◆ PROBLEM STATEMENT
Give a verbatim repeat of the lines that run from the line containing "camera: 15 degrees right, 0 degrees up" to the end of the data below.

Object change descriptions:
• • • • •

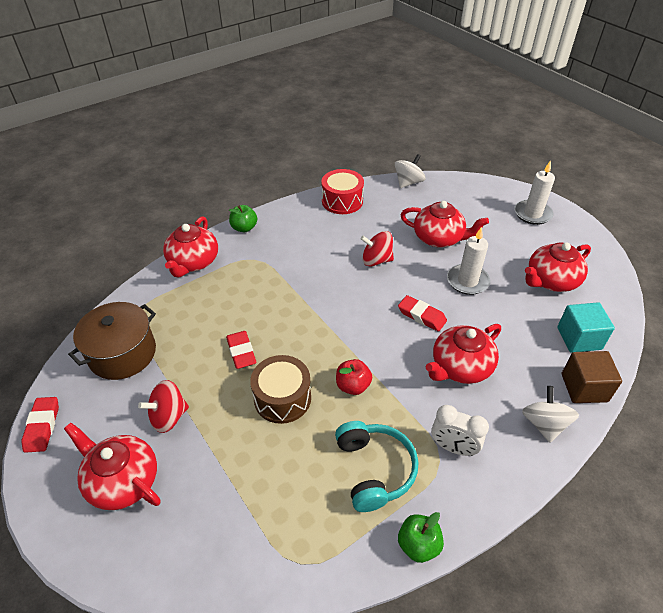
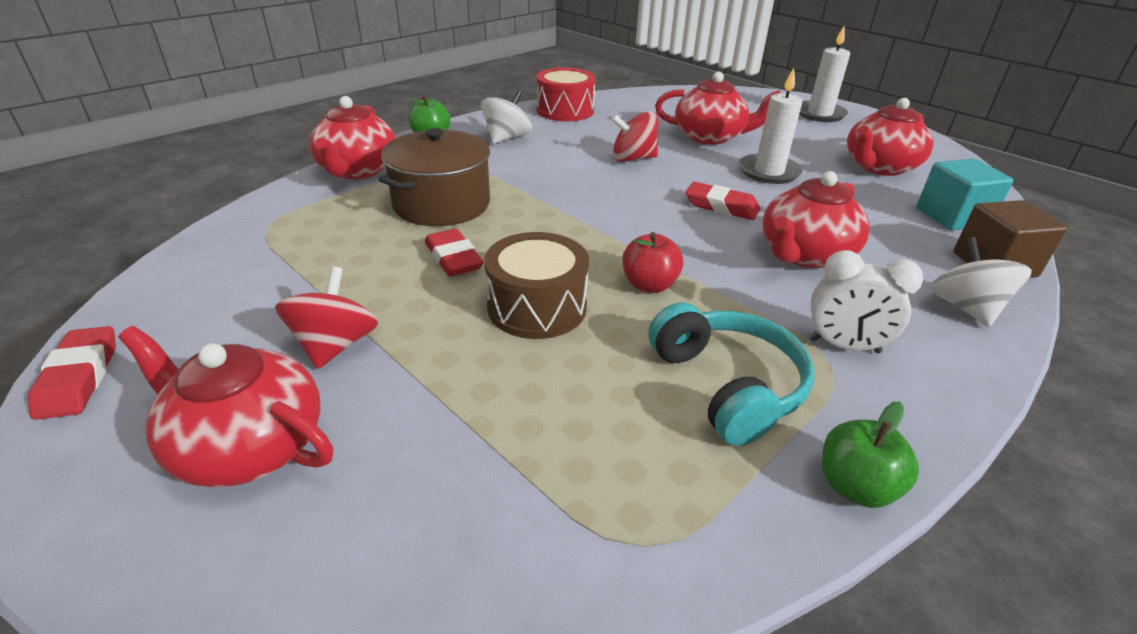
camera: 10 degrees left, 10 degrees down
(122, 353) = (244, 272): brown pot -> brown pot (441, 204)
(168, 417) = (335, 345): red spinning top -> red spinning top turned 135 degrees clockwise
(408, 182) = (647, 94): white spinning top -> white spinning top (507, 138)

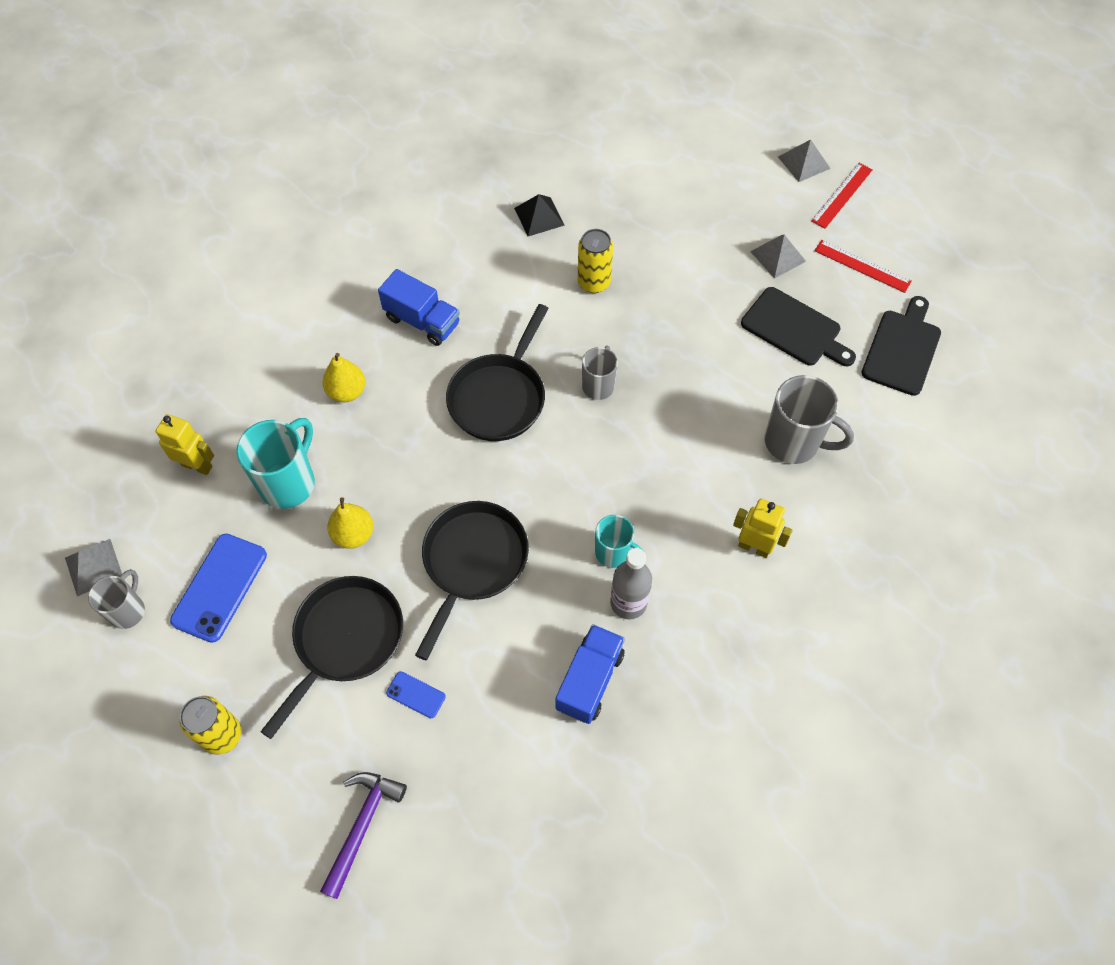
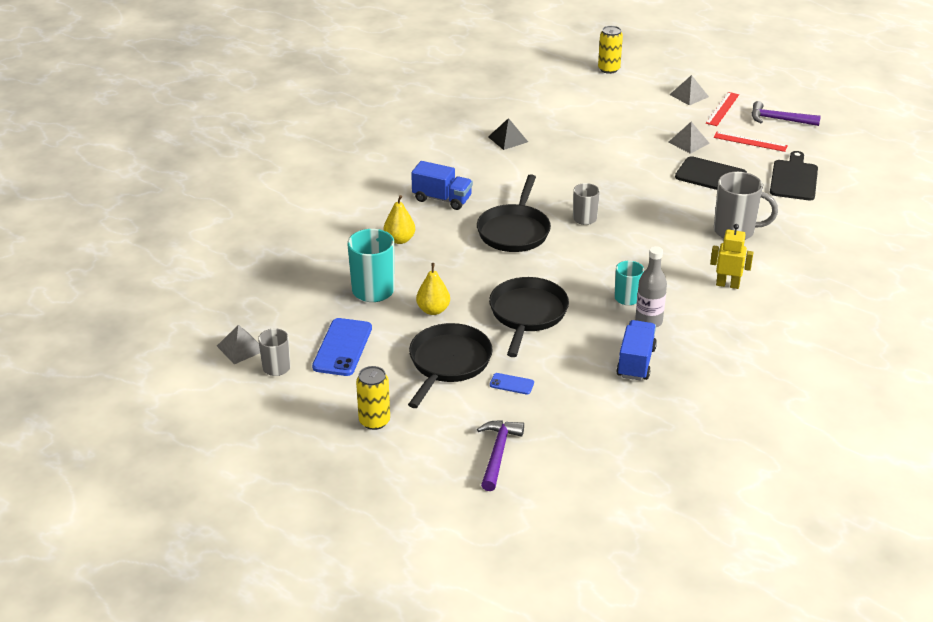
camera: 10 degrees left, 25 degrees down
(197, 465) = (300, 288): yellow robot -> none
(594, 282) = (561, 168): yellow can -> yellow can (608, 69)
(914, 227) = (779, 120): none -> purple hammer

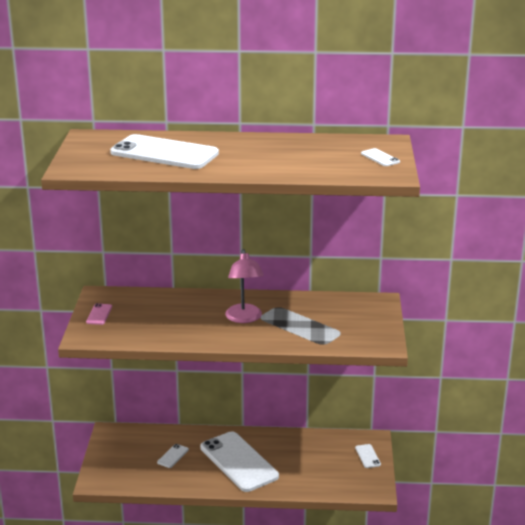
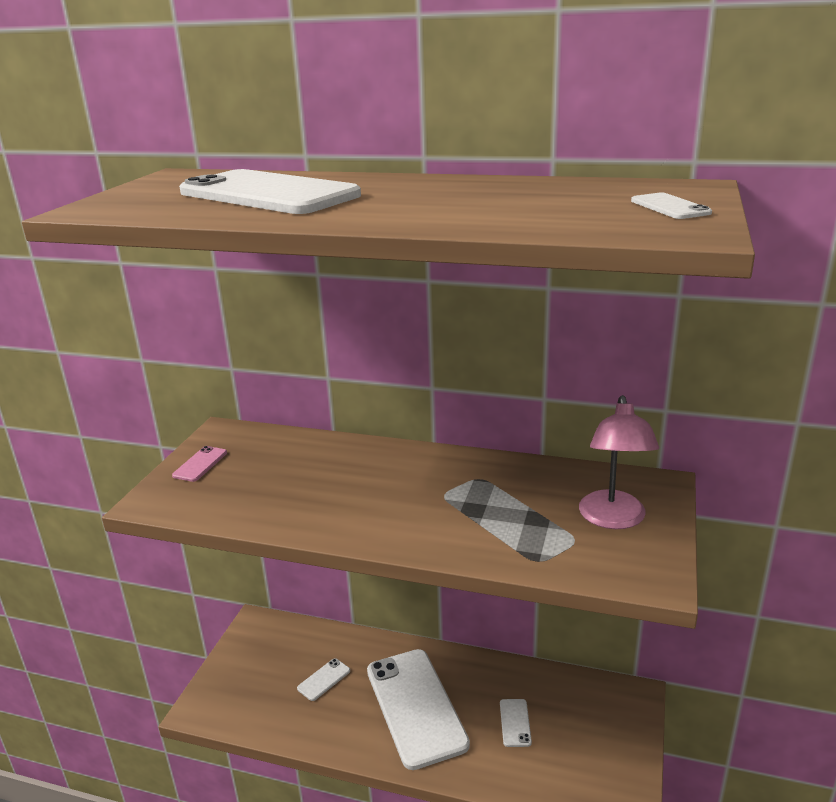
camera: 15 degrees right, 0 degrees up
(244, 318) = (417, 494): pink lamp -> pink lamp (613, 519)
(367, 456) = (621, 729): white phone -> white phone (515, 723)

• • • • •

◆ ANSWER SECTION
camera: 15 degrees right, 0 degrees up
(244, 318) = (417, 494): pink lamp -> pink lamp (613, 519)
(367, 456) = (621, 729): white phone -> white phone (515, 723)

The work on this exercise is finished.